Top of Recorded information
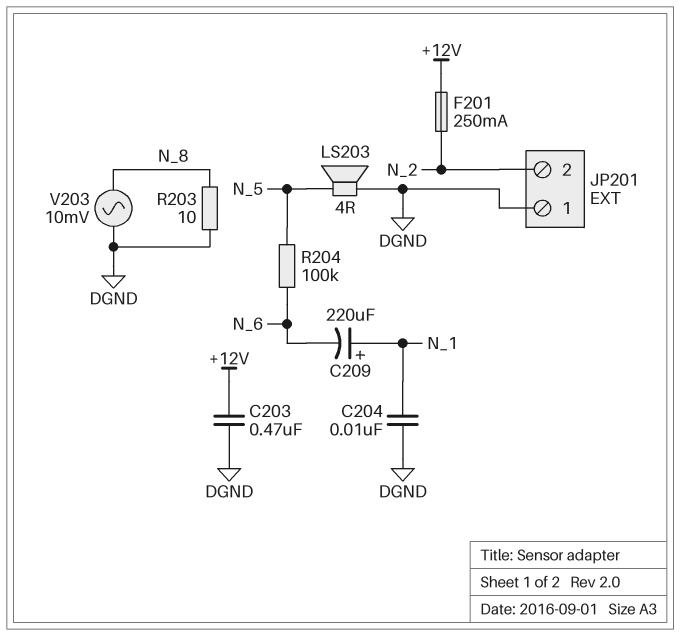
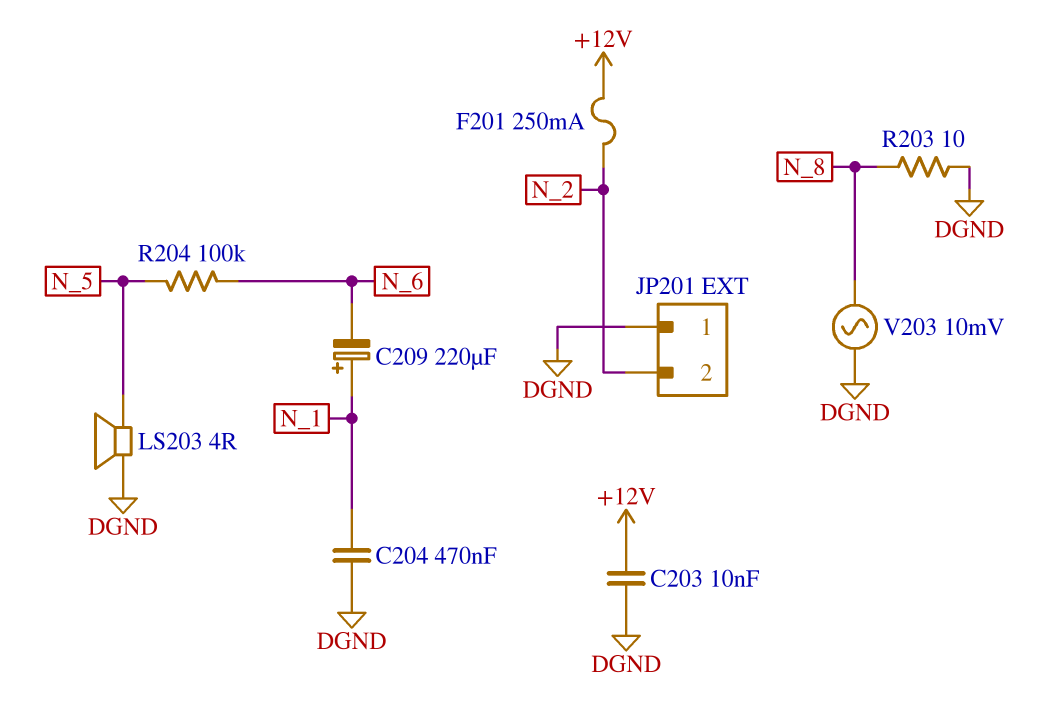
C203: 470nF (+12V, DGND) -> 10nF (+12V, DGND)
C204: 10nF (DGND, N_1) -> 470nF (DGND, N_1)

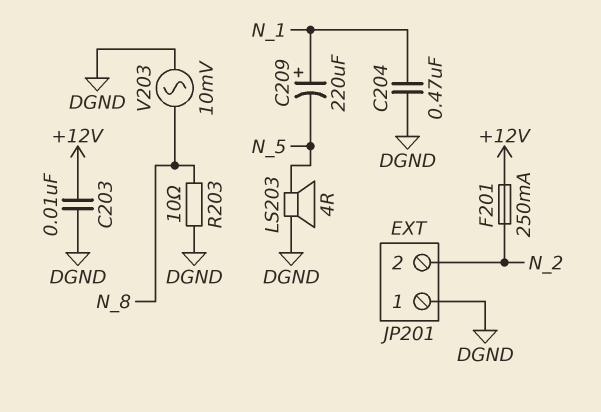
C209: 220uF (plus N_1, minus N_6) -> 220uF (plus N_1, minus N_5)
R204: 100k (N_5, N_6) -> none

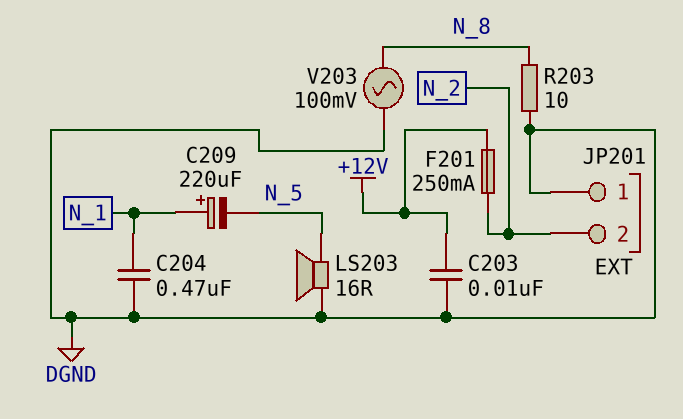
LS203: speaker 4R (DGND, N_5) -> speaker 16R (DGND, N_5)
V203: AC 10mV (DGND, N_8) -> AC 100mV (DGND, N_8)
Bottom of Recorded information
• **Directions**: What you return must be the entries above, exactly as they appear, without any pictures.

• **Result below**:
C203: 470nF (+12V, DGND) -> 10nF (+12V, DGND)
C204: 10nF (DGND, N_1) -> 470nF (DGND, N_1)

C209: 220uF (plus N_1, minus N_6) -> 220uF (plus N_1, minus N_5)
R204: 100k (N_5, N_6) -> none

LS203: speaker 4R (DGND, N_5) -> speaker 16R (DGND, N_5)
V203: AC 10mV (DGND, N_8) -> AC 100mV (DGND, N_8)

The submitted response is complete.